## What the task requires:
With the pictures removed, write out the data below exactly.
++++++++++
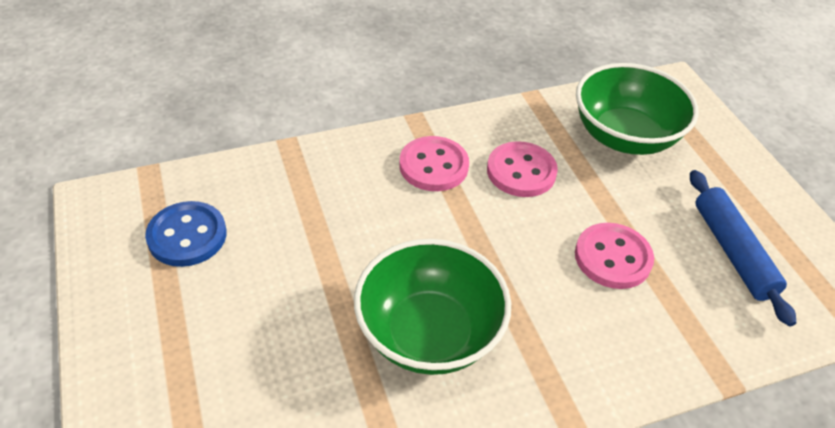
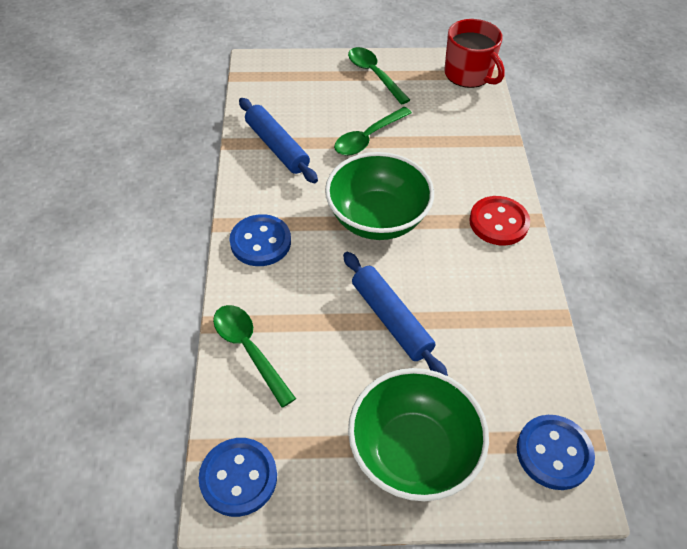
blue button: 1 -> 3
blue rolling pin: 1 -> 2
green spoon: 0 -> 3
pink button: 3 -> 0
red button: 0 -> 1
red mug: 0 -> 1

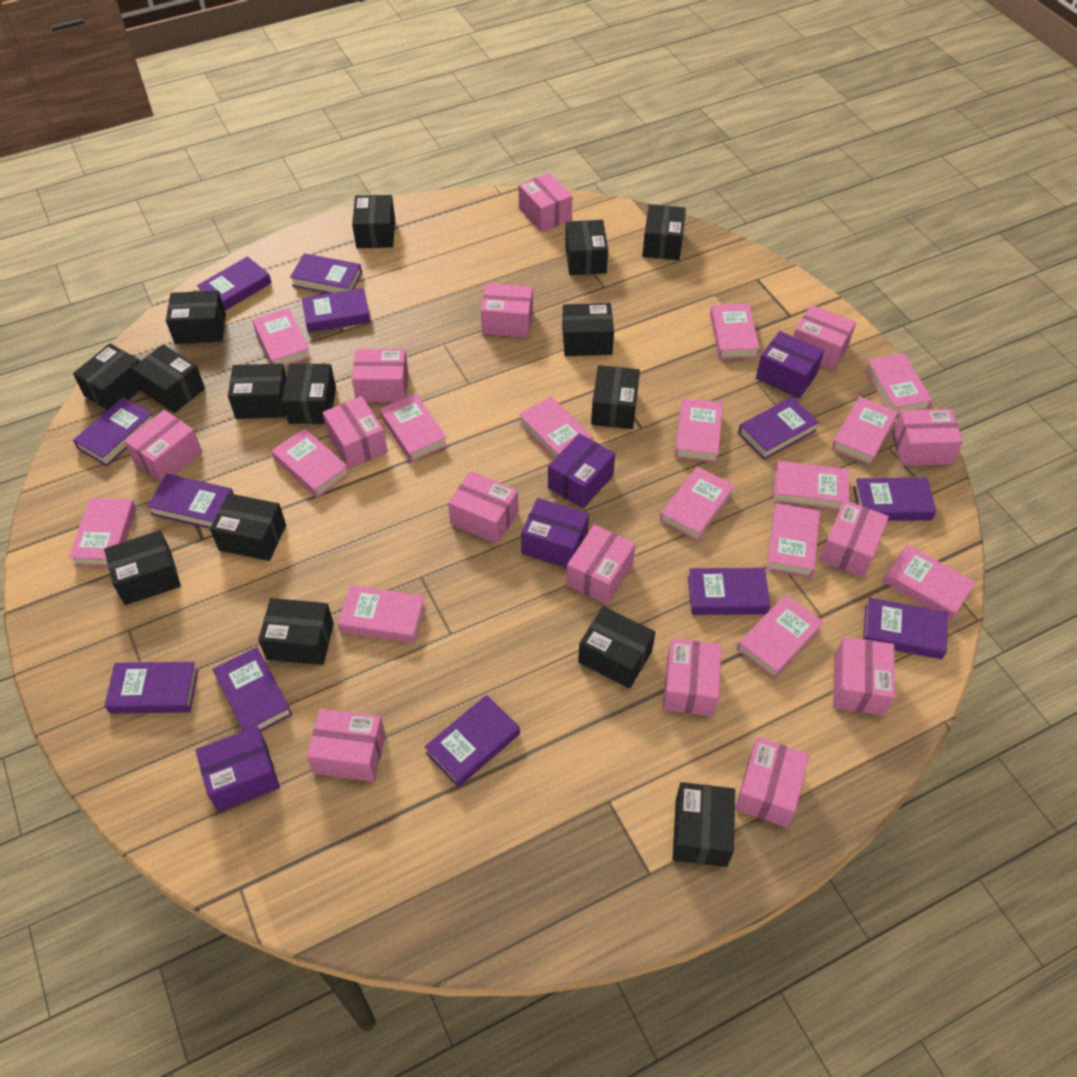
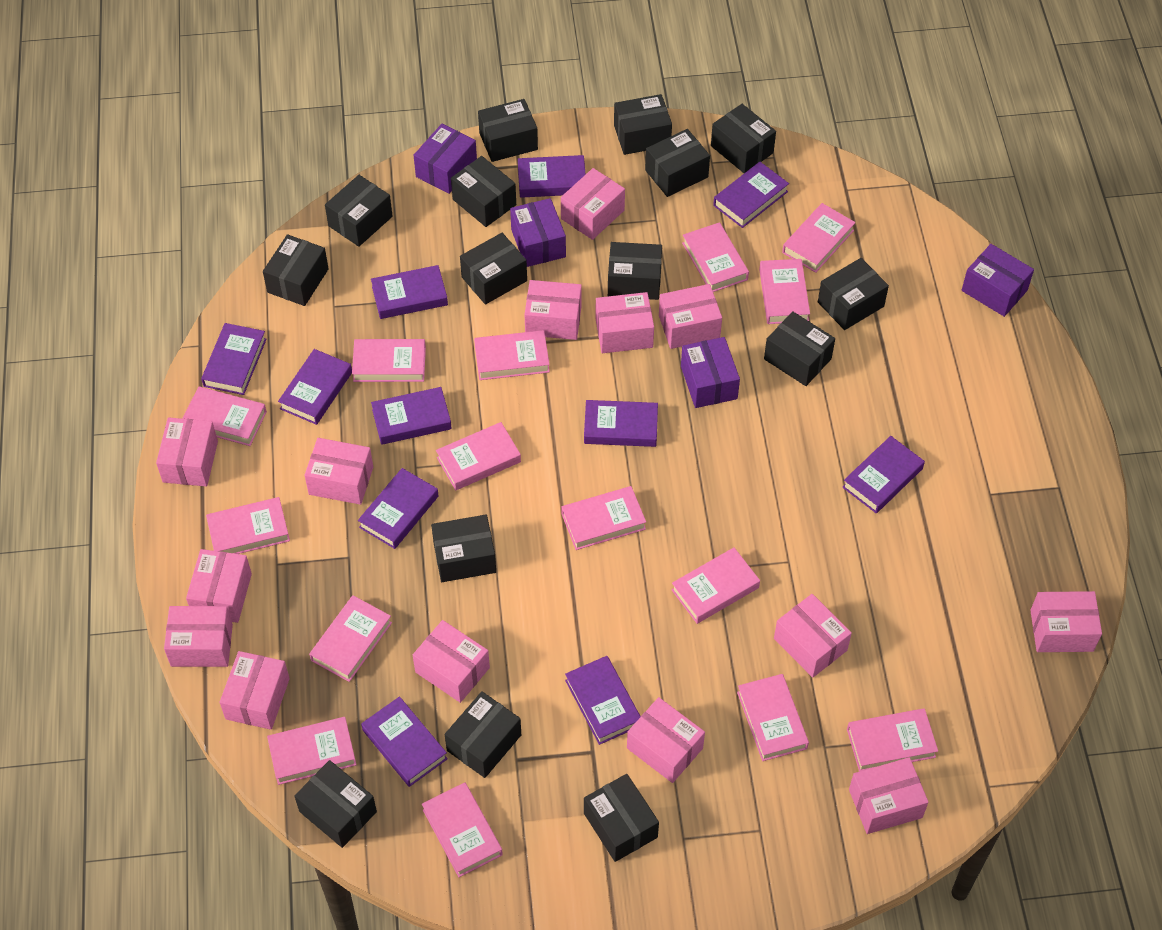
purple book: 12 -> 11

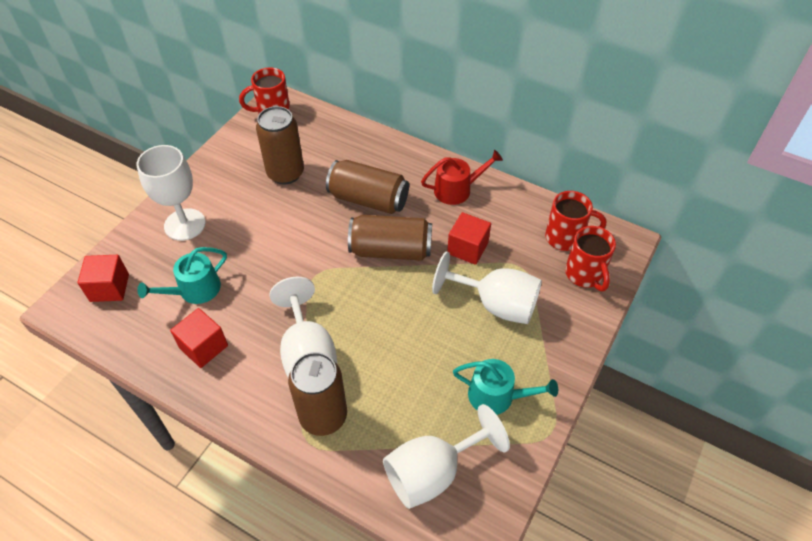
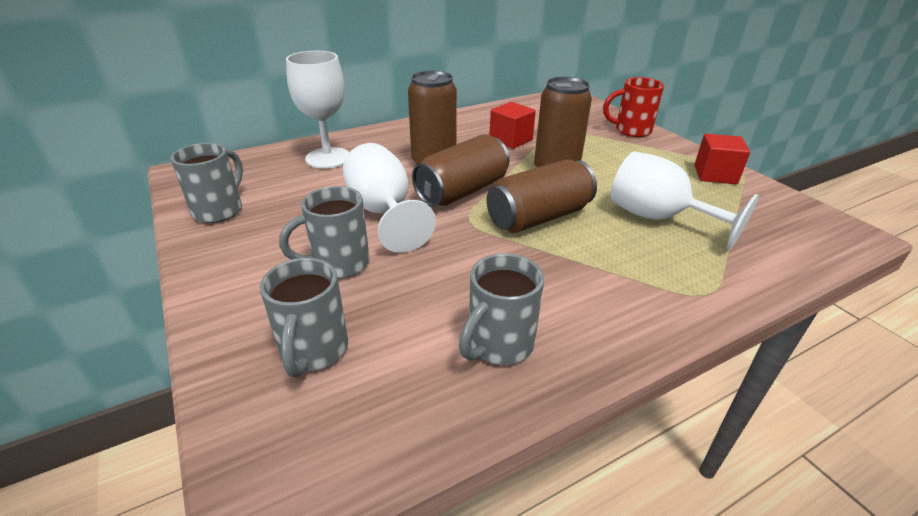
grey mug: 0 -> 4
red cube: 3 -> 2
red mug: 3 -> 1
red watering can: 1 -> 0
turquoise watering can: 2 -> 0
white goblet: 4 -> 3

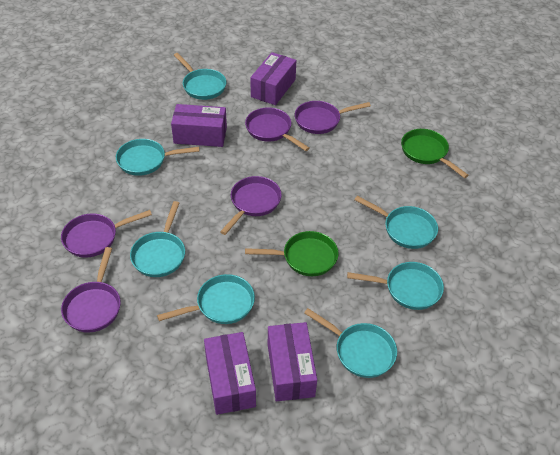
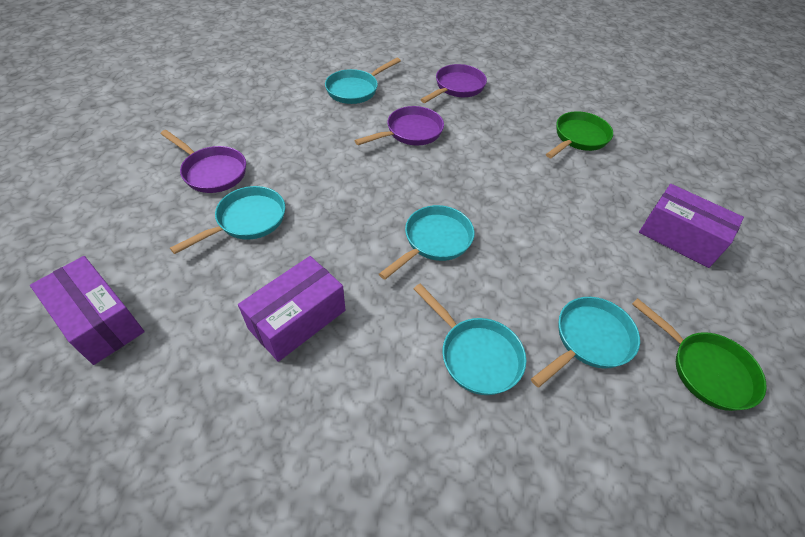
purple box: 4 -> 3
purple pan: 5 -> 3
turquoise pan: 7 -> 5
++++++++++
## Reply:
blue button: 1 -> 3
blue rolling pin: 1 -> 2
green spoon: 0 -> 3
pink button: 3 -> 0
red button: 0 -> 1
red mug: 0 -> 1

purple book: 12 -> 11

grey mug: 0 -> 4
red cube: 3 -> 2
red mug: 3 -> 1
red watering can: 1 -> 0
turquoise watering can: 2 -> 0
white goblet: 4 -> 3

purple box: 4 -> 3
purple pan: 5 -> 3
turquoise pan: 7 -> 5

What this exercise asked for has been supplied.